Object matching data
BEGIN

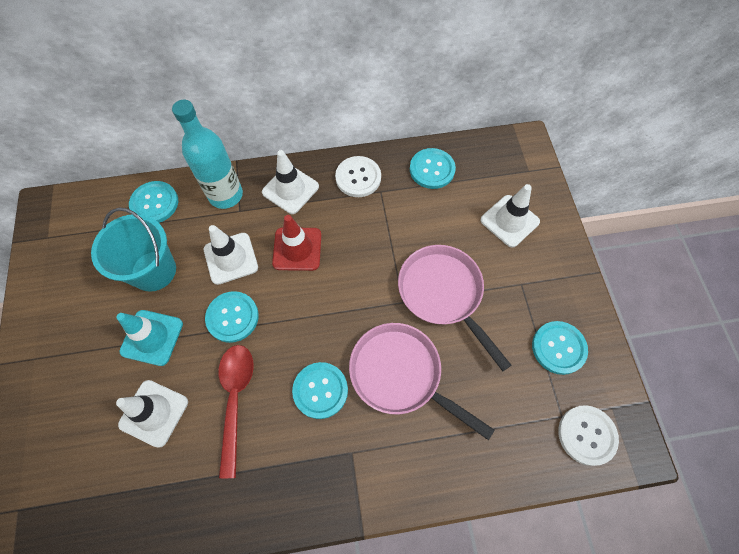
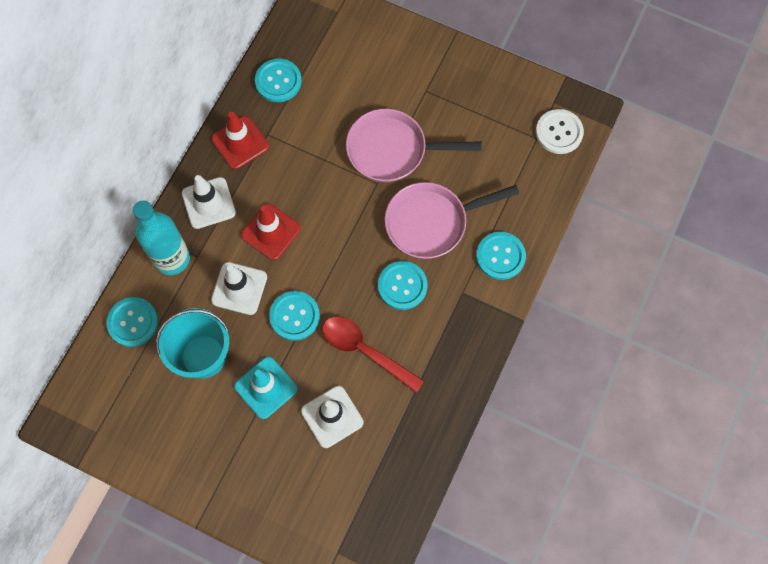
camera: 55 degrees left, 5 degrees up
white button [335,156,381,197] -> red traffic cone [211,112,269,169]
white traffic cone [480,184,540,247] -> none
turquoise button [532,321,588,375] -> turquoise button moved to [476,232,526,280]

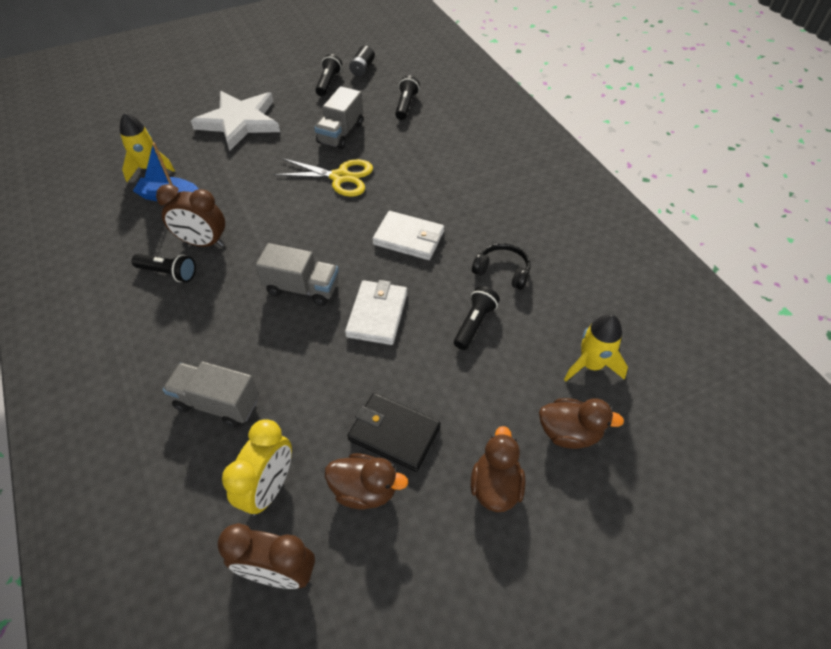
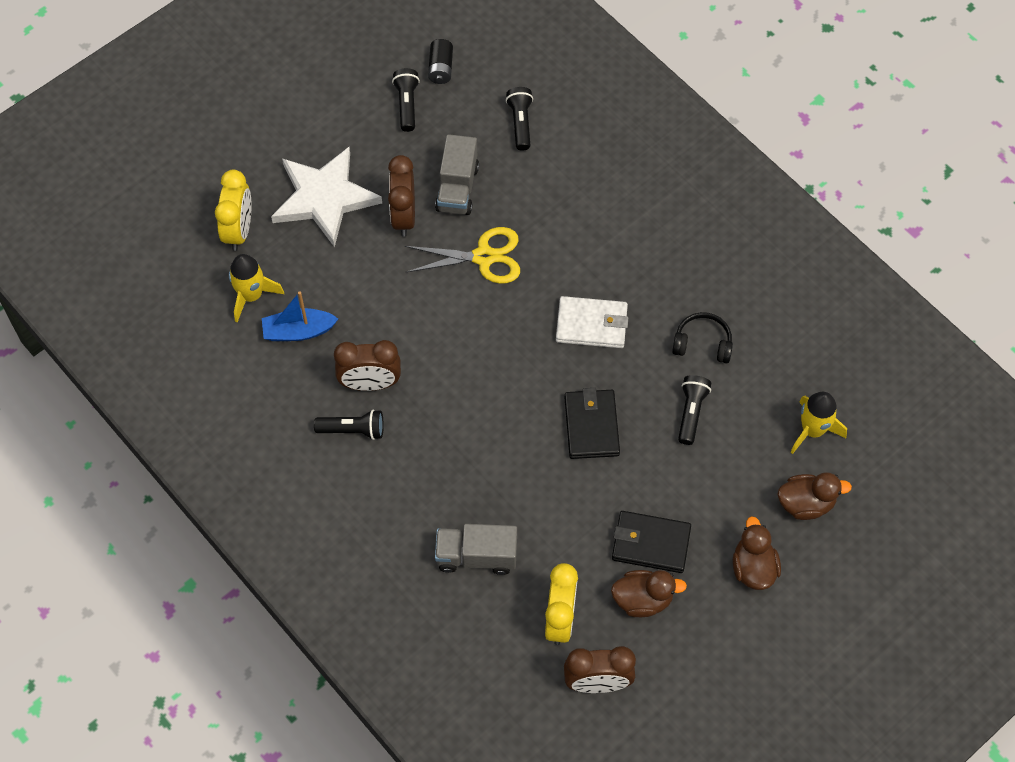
camera: 15 degrees left, 10 degrees up
grey truck [256,243,339,306] -> none
white wallet [345,280,407,345] -> black wallet [564,388,620,459]
none -> yellow clock [215,169,251,251]
none -> brown clock [388,155,415,237]

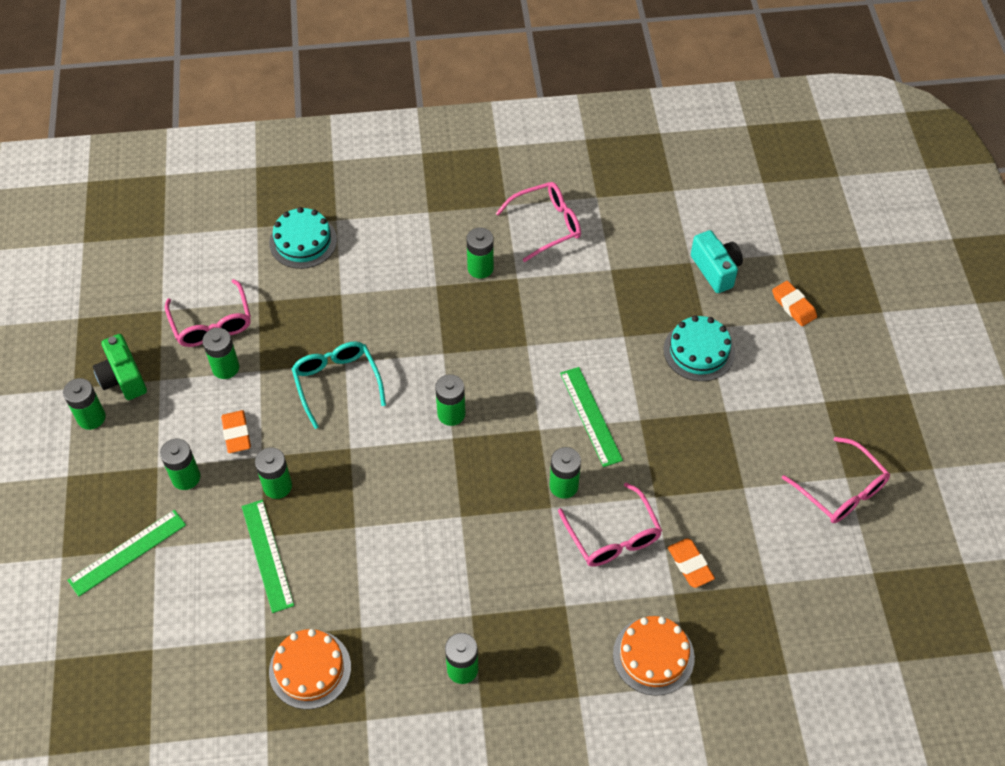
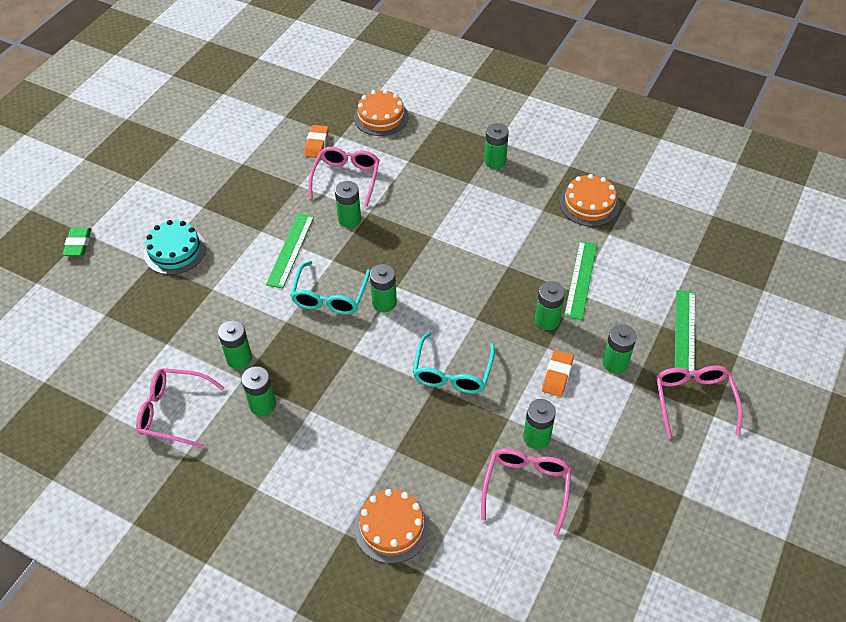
camera: 145 degrees left, 5 degrees down
green battery [63,378,106,430] -> green battery moved to [218,320,252,369]
green ruler [67,510,186,597] -> green ruler turned 75 degrees counterclockwise [675,290,695,377]
green camera [93,334,147,400] -> none
turquoise cake [269,207,337,269] -> orange cake [354,489,430,564]
turquoise camera [691,230,743,293] -> none
orange eraser [772,281,817,326] -> green eraser [63,227,92,256]
pink glasses [782,437,890,523] -> pink glasses moved to [656,365,743,439]
none -> turquoise glasses [290,261,370,315]

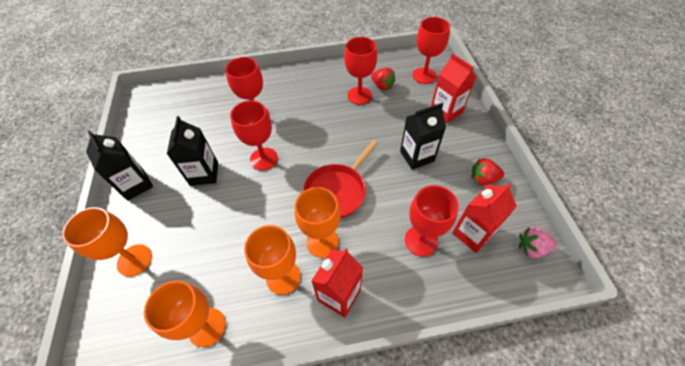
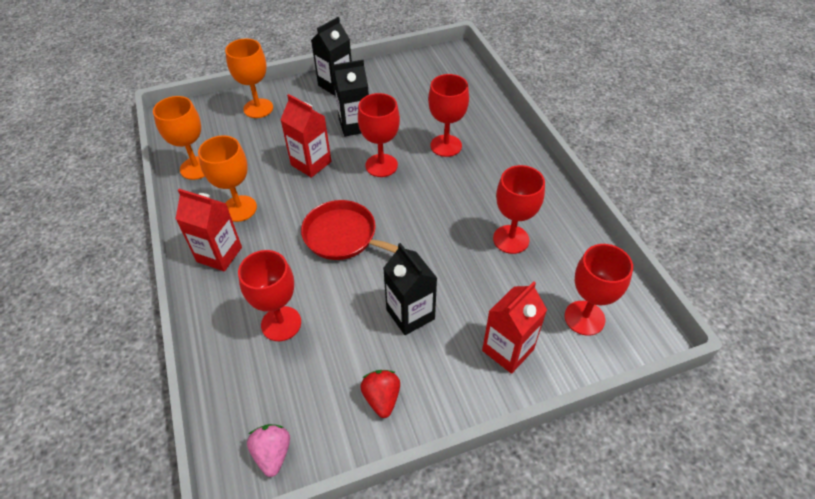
camera: 80 degrees right, 5 degrees down
orange goblet [295,187,341,258] -> none
red strawberry [371,68,396,91] -> none
red carton [452,183,517,253] -> red carton moved to [281,94,331,178]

END

**Work instruction**
Should there be pictures in the data, leave them out and return the rest exactly.

**Answer space**
camera: 55 degrees left, 5 degrees up
white button [335,156,381,197] -> red traffic cone [211,112,269,169]
white traffic cone [480,184,540,247] -> none
turquoise button [532,321,588,375] -> turquoise button moved to [476,232,526,280]

camera: 15 degrees left, 10 degrees up
grey truck [256,243,339,306] -> none
white wallet [345,280,407,345] -> black wallet [564,388,620,459]
none -> yellow clock [215,169,251,251]
none -> brown clock [388,155,415,237]

camera: 145 degrees left, 5 degrees down
green battery [63,378,106,430] -> green battery moved to [218,320,252,369]
green ruler [67,510,186,597] -> green ruler turned 75 degrees counterclockwise [675,290,695,377]
green camera [93,334,147,400] -> none
turquoise cake [269,207,337,269] -> orange cake [354,489,430,564]
turquoise camera [691,230,743,293] -> none
orange eraser [772,281,817,326] -> green eraser [63,227,92,256]
pink glasses [782,437,890,523] -> pink glasses moved to [656,365,743,439]
none -> turquoise glasses [290,261,370,315]

camera: 80 degrees right, 5 degrees down
orange goblet [295,187,341,258] -> none
red strawberry [371,68,396,91] -> none
red carton [452,183,517,253] -> red carton moved to [281,94,331,178]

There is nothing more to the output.